■ SET EXERCISE
Count the lines in the records below that contain the word "dark", and reply with the number alone.

■ Entries on spatial positioning

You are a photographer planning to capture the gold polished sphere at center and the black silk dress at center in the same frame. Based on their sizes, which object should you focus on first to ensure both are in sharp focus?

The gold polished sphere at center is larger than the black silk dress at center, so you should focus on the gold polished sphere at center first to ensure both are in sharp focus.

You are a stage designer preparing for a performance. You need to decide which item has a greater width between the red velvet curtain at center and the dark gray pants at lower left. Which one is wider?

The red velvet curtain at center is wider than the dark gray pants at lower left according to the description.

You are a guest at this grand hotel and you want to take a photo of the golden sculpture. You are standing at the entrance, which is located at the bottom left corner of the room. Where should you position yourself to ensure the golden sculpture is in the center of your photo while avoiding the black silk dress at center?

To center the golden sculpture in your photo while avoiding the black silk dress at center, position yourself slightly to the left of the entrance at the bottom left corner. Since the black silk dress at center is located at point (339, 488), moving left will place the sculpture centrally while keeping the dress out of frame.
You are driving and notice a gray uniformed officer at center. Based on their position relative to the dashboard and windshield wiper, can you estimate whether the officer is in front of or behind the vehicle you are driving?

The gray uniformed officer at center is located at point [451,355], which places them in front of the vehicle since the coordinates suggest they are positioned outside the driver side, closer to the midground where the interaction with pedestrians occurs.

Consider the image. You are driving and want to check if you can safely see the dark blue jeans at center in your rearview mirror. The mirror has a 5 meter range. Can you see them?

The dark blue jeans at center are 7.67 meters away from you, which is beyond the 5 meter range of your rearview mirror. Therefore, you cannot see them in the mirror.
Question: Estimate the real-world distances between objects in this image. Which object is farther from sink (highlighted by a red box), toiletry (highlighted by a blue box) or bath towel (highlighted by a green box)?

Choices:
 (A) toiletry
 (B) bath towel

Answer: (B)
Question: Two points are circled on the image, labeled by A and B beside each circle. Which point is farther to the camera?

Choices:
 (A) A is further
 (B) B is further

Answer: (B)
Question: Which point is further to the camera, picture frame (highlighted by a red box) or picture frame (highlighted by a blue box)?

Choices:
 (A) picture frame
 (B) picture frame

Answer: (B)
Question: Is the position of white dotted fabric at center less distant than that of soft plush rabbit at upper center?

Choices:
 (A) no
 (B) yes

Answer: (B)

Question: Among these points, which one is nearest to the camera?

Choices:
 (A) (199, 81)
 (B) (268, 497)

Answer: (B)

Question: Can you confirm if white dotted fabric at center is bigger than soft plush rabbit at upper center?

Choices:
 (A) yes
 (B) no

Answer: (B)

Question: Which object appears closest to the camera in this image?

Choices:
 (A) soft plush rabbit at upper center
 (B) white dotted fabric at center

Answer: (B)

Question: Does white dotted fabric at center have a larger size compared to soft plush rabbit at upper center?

■ SOLUTION FOR THIS TASK
4